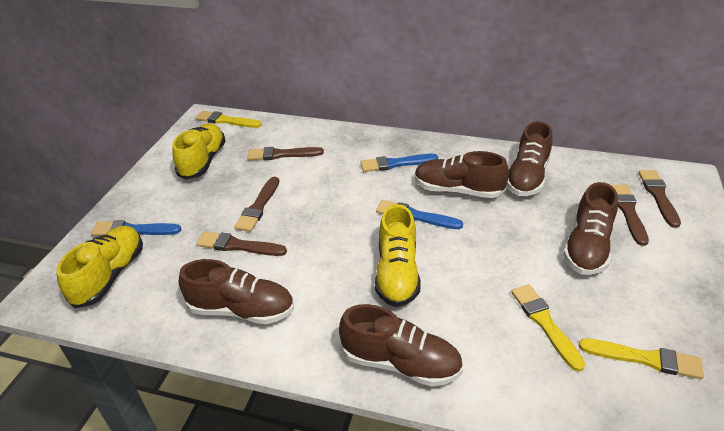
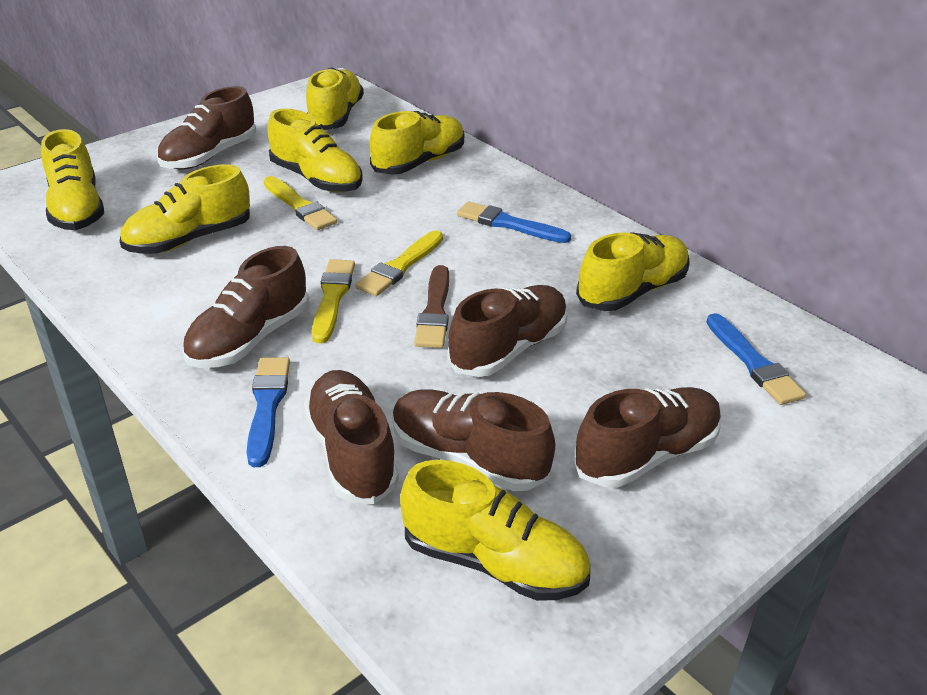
brown brush: 5 -> 1
brown shoe: 5 -> 6
yellow shoe: 3 -> 7

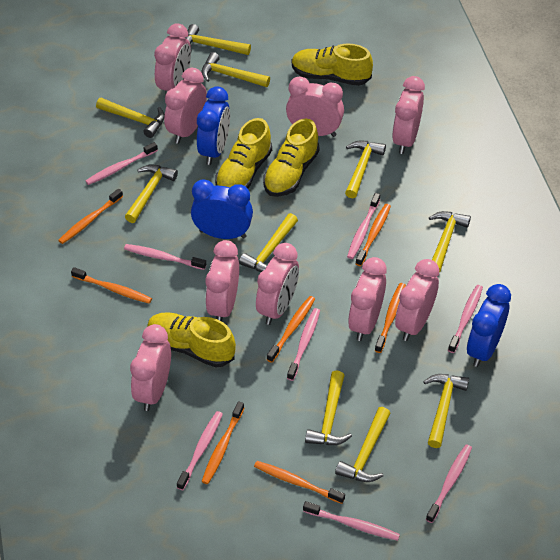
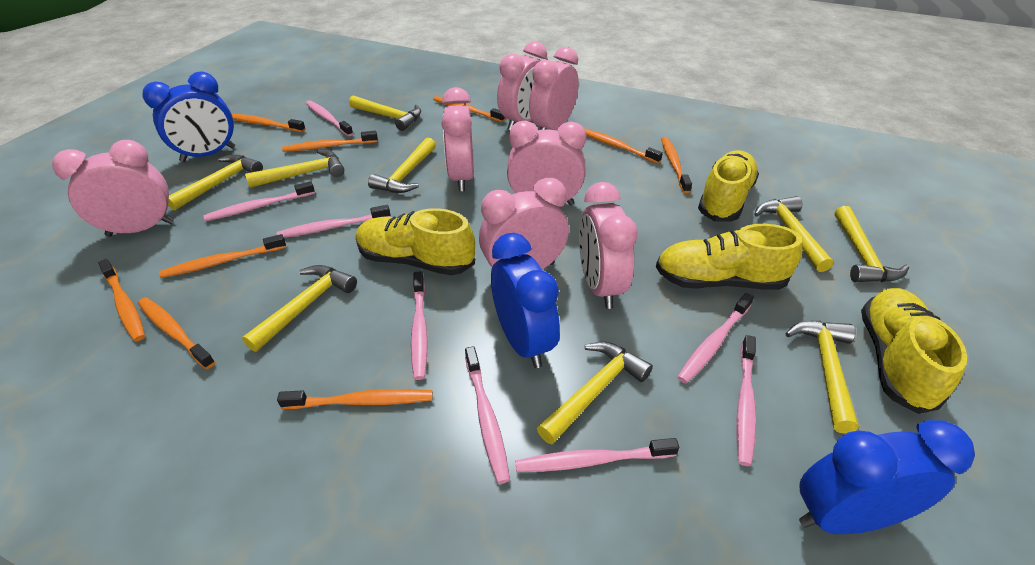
orange toothbrush: 7 -> 9
pink clock: 9 -> 7
yellow hammer: 10 -> 9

——————————

Work to be completed = The reply has to reproduce every line above verbatim and contain no pictures.

Answer to this task =
brown brush: 5 -> 1
brown shoe: 5 -> 6
yellow shoe: 3 -> 7

orange toothbrush: 7 -> 9
pink clock: 9 -> 7
yellow hammer: 10 -> 9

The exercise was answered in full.